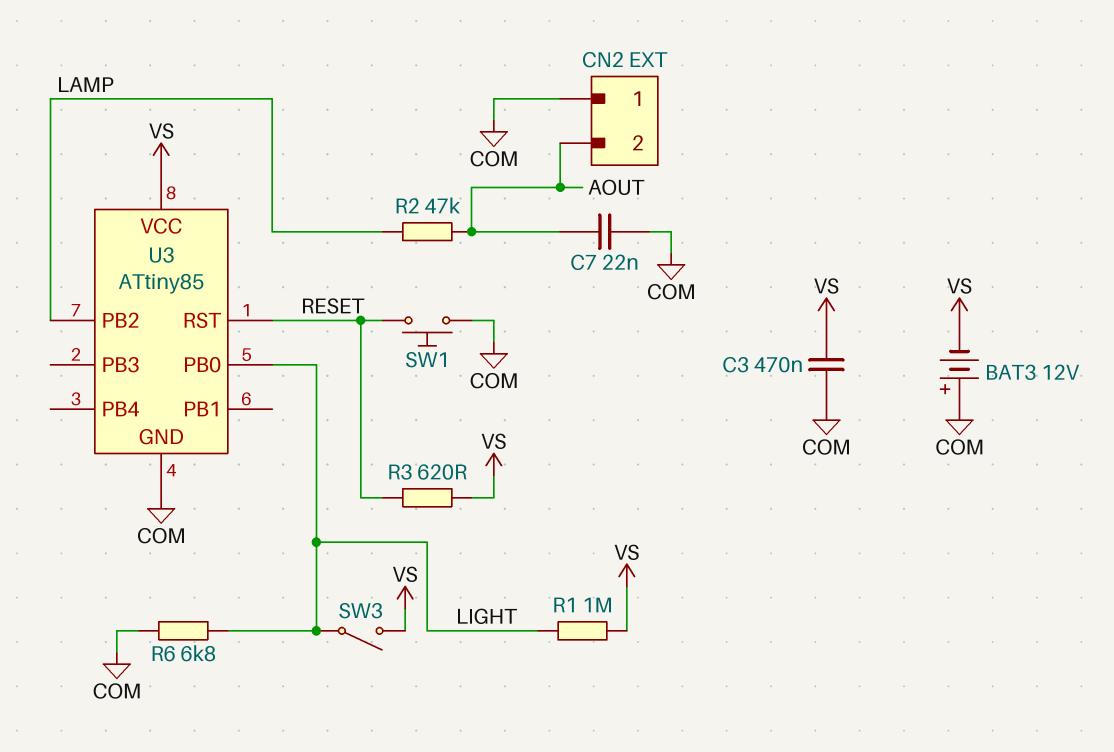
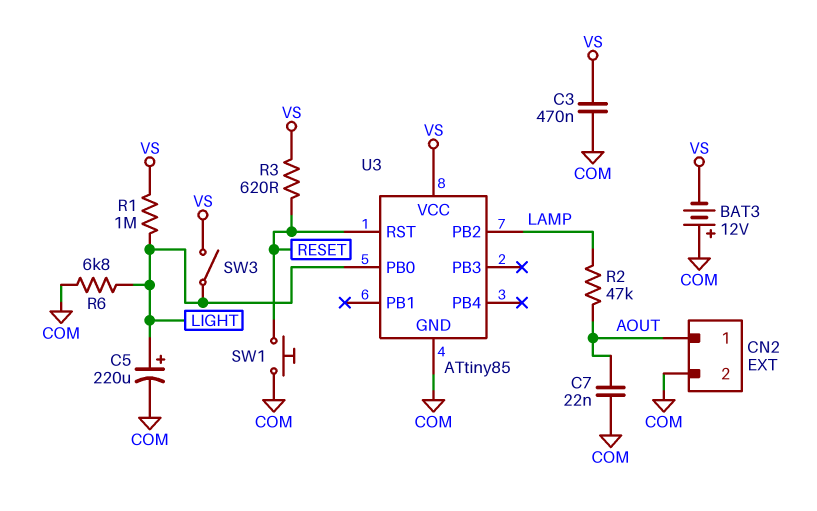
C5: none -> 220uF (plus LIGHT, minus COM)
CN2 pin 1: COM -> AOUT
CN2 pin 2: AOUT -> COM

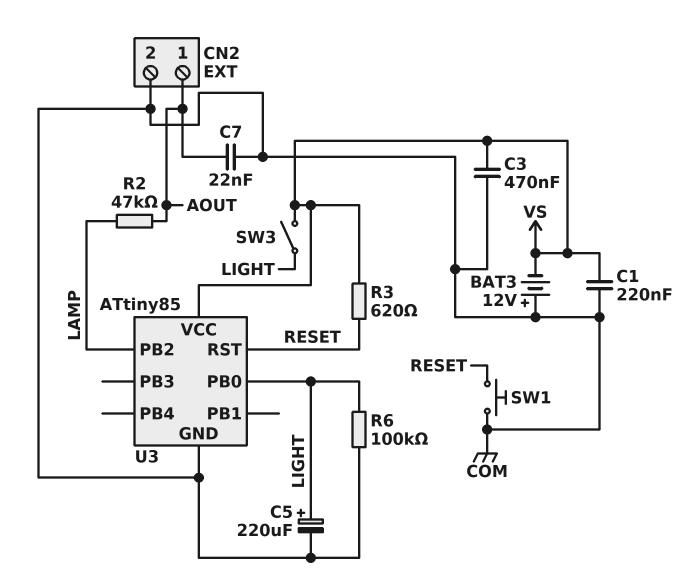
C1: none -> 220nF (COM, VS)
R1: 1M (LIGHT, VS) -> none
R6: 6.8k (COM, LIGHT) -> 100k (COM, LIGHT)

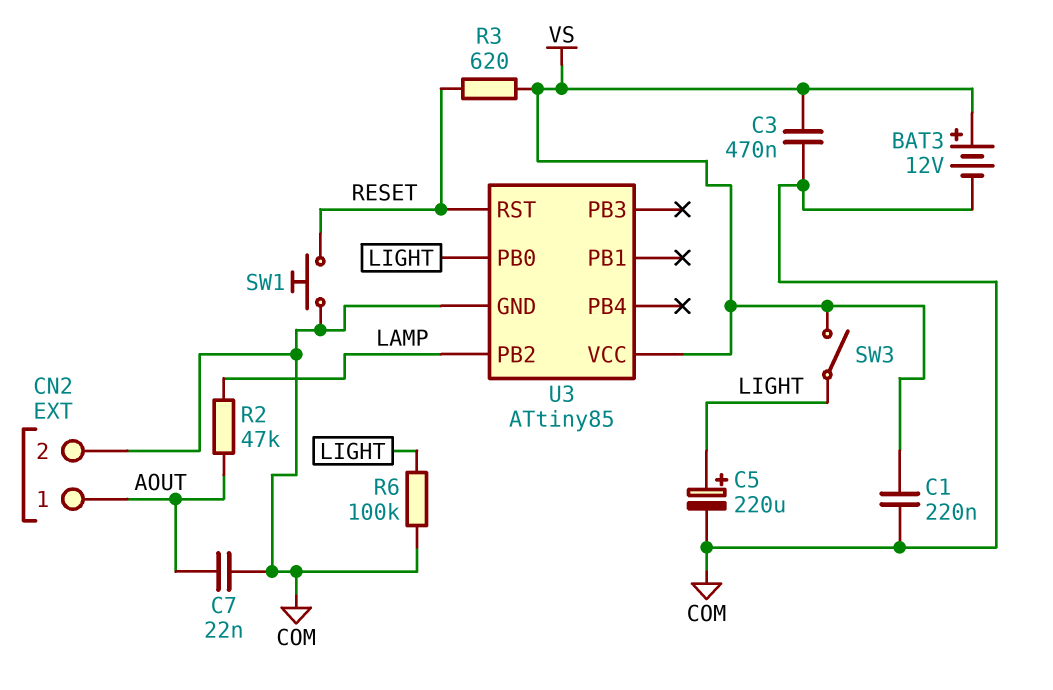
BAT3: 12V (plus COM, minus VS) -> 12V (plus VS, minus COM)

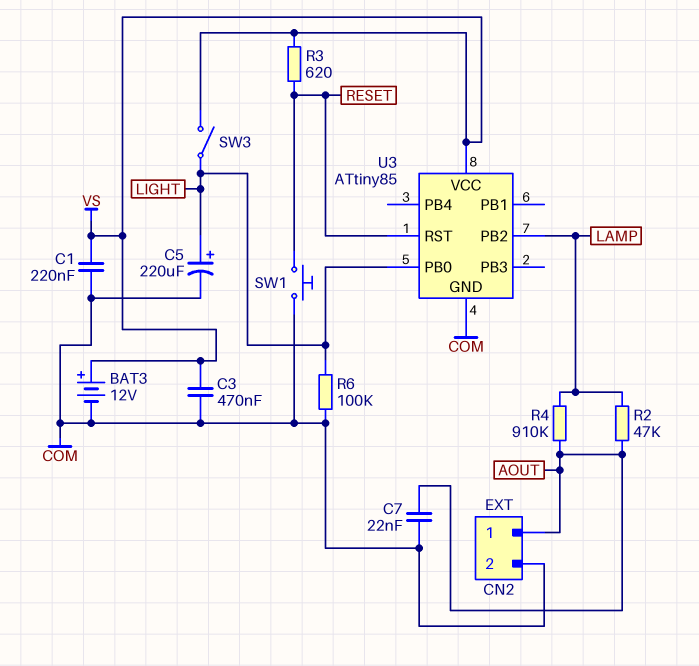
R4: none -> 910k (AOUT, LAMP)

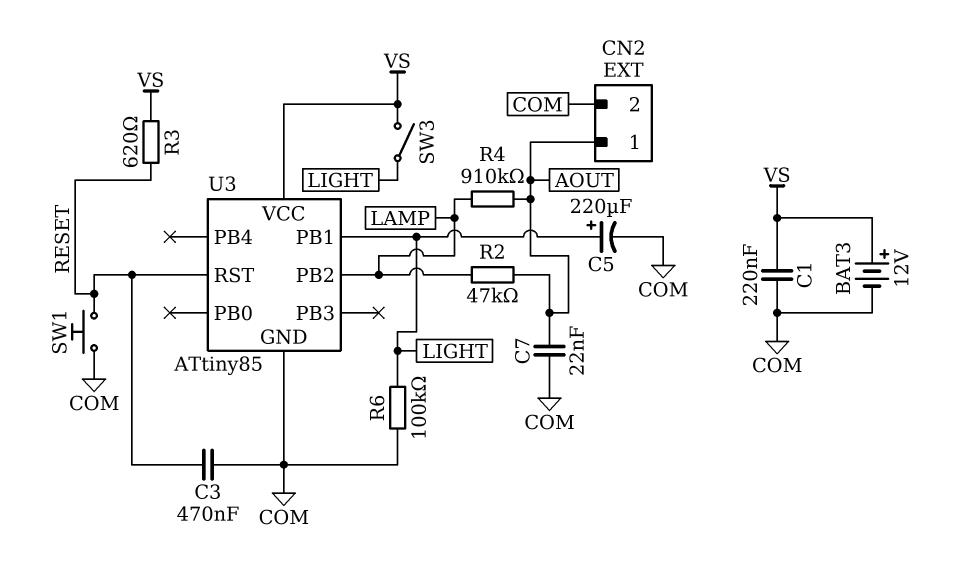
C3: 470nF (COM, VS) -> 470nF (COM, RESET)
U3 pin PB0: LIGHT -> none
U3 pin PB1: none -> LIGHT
---
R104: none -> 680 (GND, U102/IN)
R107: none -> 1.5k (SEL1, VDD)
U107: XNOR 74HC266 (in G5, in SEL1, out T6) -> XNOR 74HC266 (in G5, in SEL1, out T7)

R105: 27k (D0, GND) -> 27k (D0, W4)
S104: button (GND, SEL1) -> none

### Work item
Reproduce word for word, with pictures dropped, only the part of the material above that opens with the line containing "C5: none -> 220uF (plus LIGHT, minus COM)" and closes with the line containing "U3 pin PB1: none -> LIGHT".

### Reply to the task
C5: none -> 220uF (plus LIGHT, minus COM)
CN2 pin 1: COM -> AOUT
CN2 pin 2: AOUT -> COM

C1: none -> 220nF (COM, VS)
R1: 1M (LIGHT, VS) -> none
R6: 6.8k (COM, LIGHT) -> 100k (COM, LIGHT)

BAT3: 12V (plus COM, minus VS) -> 12V (plus VS, minus COM)

R4: none -> 910k (AOUT, LAMP)

C3: 470nF (COM, VS) -> 470nF (COM, RESET)
U3 pin PB0: LIGHT -> none
U3 pin PB1: none -> LIGHT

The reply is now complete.